Activity: Only the lines below from the one containing "U203: SA555 -> NE555" through the one containing "R207: 47 (CV, GND) -> none" belong in the answer, repeated exactly and without pictures.

(Source data Opens)

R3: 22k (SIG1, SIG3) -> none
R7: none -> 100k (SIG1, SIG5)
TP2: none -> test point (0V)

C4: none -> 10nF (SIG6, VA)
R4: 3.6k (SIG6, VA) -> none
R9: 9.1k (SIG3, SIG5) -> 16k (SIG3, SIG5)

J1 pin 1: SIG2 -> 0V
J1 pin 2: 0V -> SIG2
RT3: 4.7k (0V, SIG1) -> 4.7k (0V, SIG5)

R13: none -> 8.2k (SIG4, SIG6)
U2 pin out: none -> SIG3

(Source data Closes)
(Source data Opens)

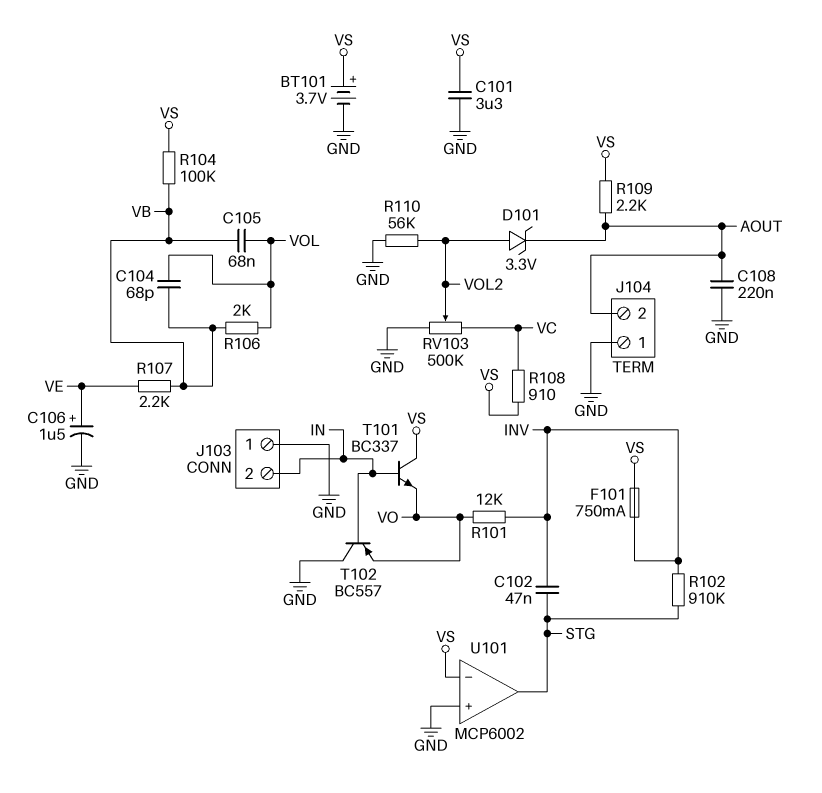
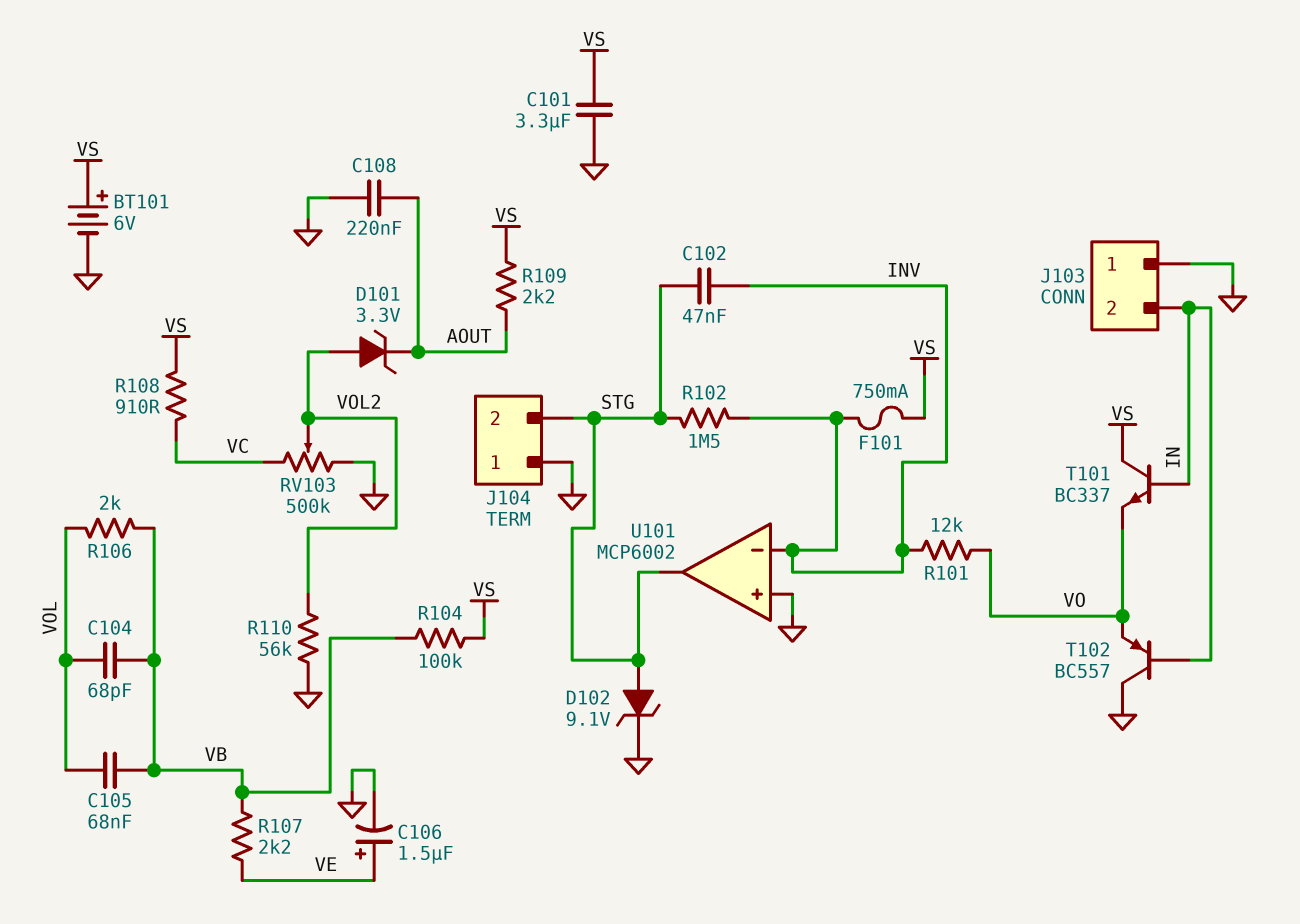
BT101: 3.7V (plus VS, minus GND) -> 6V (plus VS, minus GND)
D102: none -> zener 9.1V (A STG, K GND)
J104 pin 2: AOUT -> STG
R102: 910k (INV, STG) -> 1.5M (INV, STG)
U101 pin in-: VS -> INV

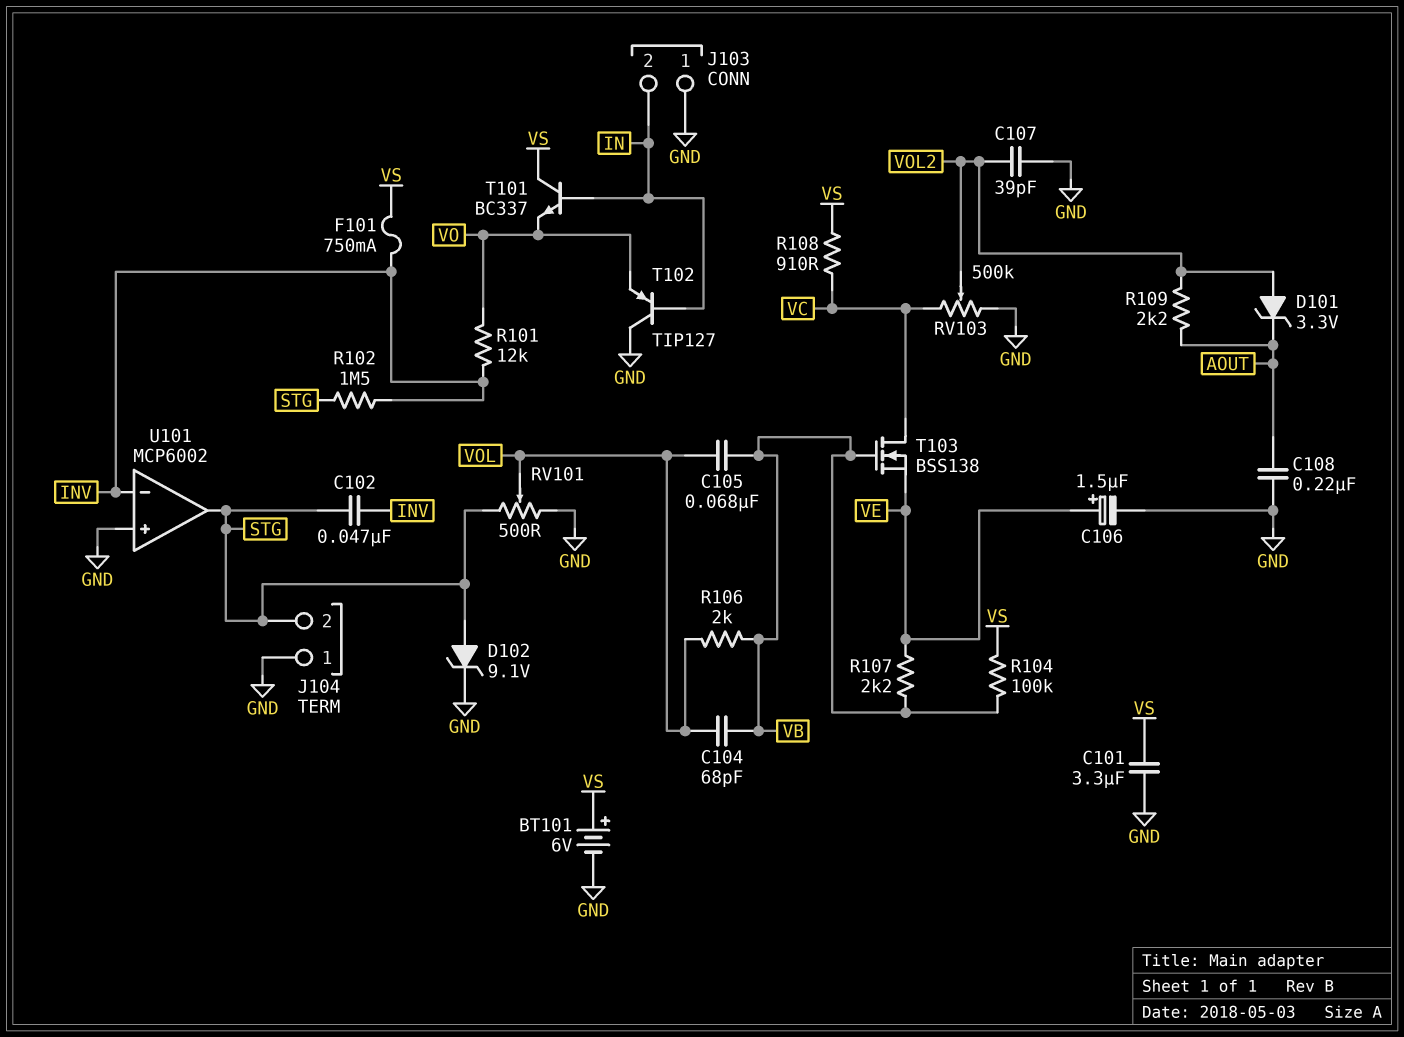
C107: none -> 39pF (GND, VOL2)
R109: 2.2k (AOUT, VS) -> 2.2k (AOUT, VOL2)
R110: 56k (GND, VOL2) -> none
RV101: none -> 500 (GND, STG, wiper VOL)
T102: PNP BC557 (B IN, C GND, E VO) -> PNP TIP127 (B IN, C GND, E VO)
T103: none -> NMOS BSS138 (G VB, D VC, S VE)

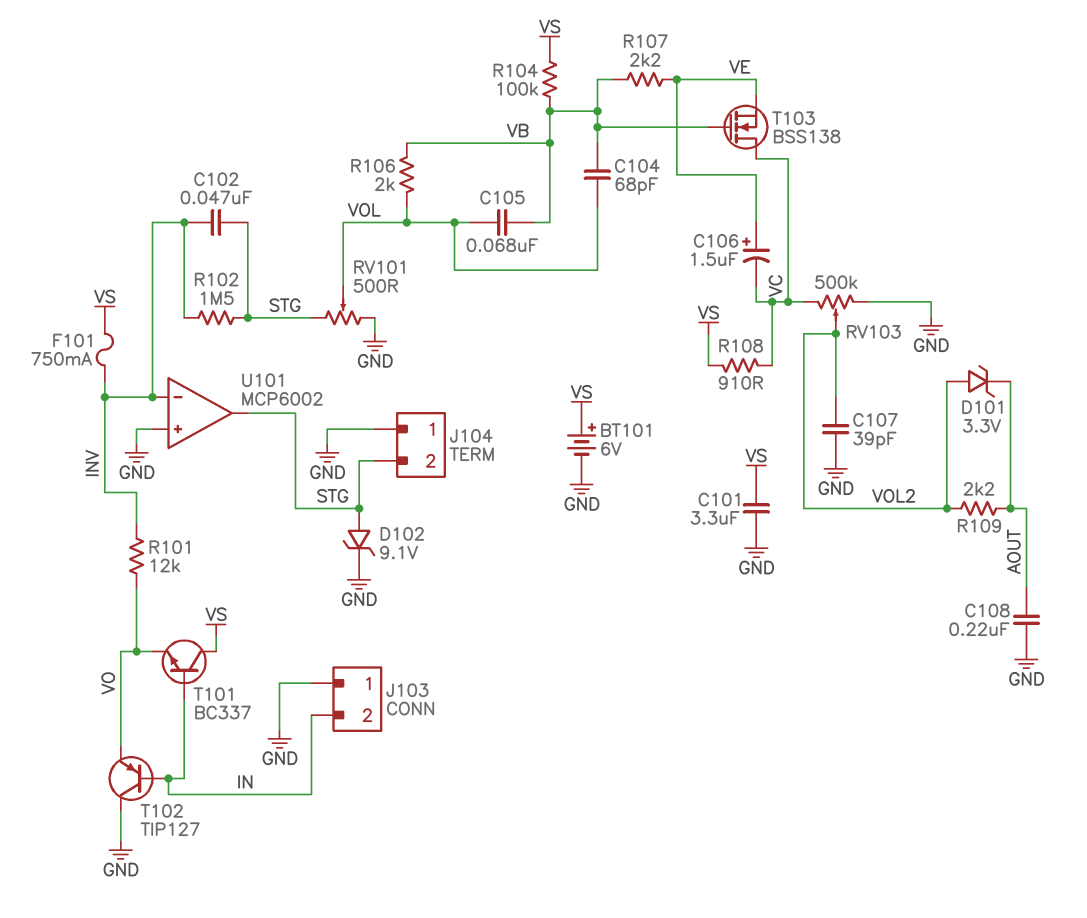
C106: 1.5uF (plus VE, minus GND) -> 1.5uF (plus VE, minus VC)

(Source data Closes)
(Source data Opens)

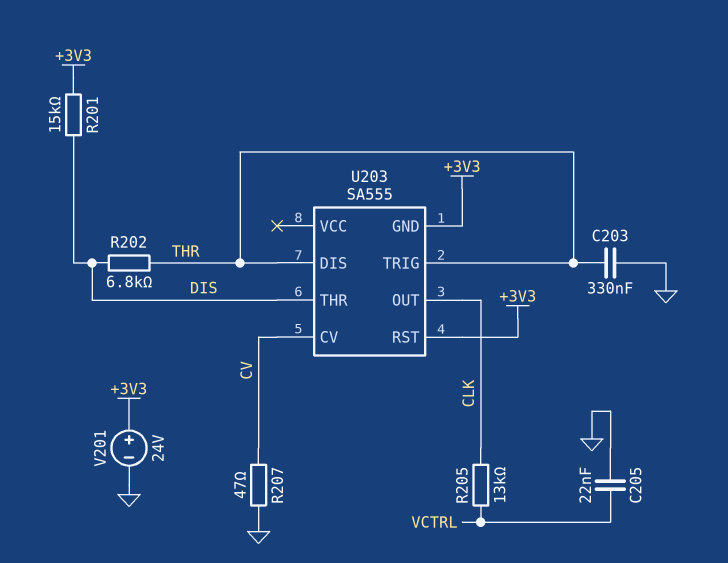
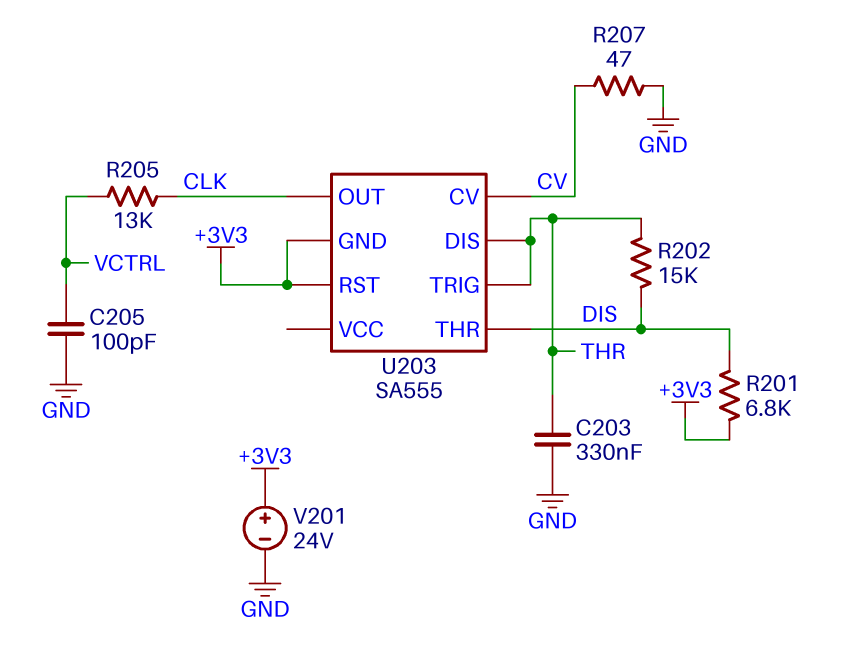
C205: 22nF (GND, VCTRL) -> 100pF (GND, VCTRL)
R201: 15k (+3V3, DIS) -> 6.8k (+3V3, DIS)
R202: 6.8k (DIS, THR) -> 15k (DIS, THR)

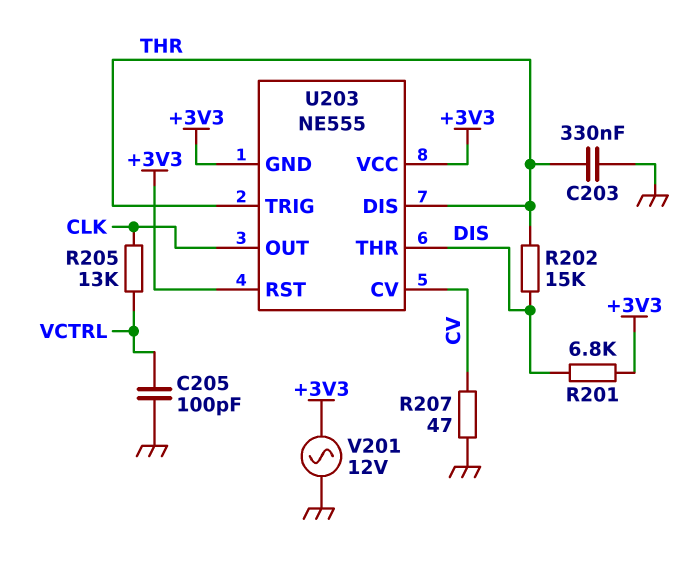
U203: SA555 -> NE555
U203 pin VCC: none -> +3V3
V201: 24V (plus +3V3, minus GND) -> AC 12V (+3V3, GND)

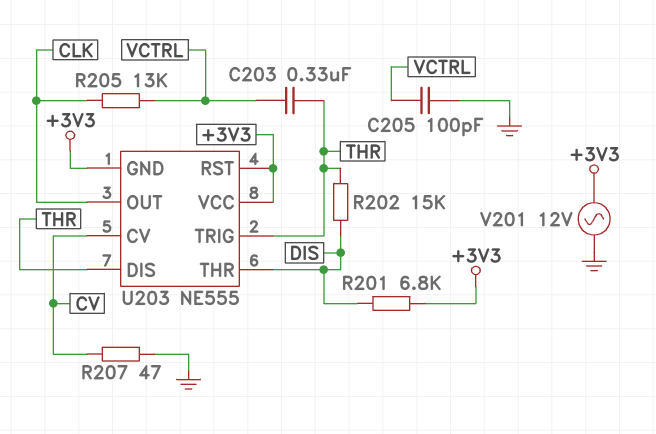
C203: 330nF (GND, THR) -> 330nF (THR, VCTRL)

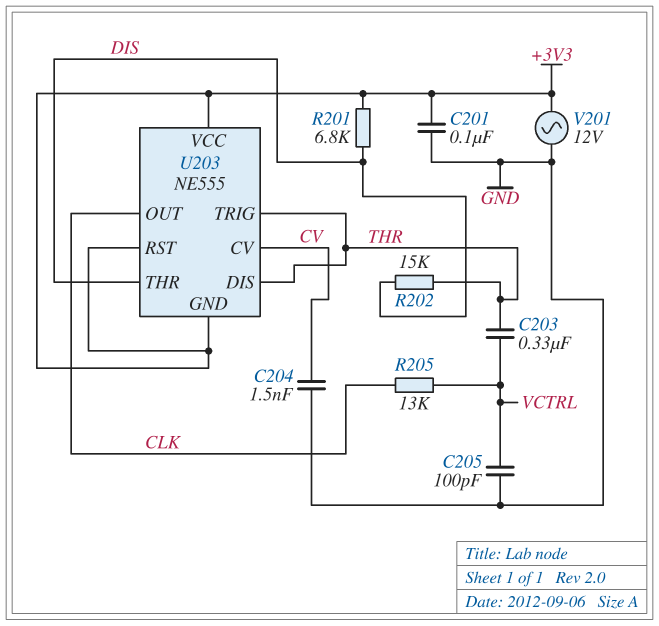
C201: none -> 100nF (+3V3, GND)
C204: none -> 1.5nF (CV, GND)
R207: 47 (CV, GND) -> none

(Source data Closes)

Written response:
U203: SA555 -> NE555
U203 pin VCC: none -> +3V3
V201: 24V (plus +3V3, minus GND) -> AC 12V (+3V3, GND)

C203: 330nF (GND, THR) -> 330nF (THR, VCTRL)

C201: none -> 100nF (+3V3, GND)
C204: none -> 1.5nF (CV, GND)
R207: 47 (CV, GND) -> none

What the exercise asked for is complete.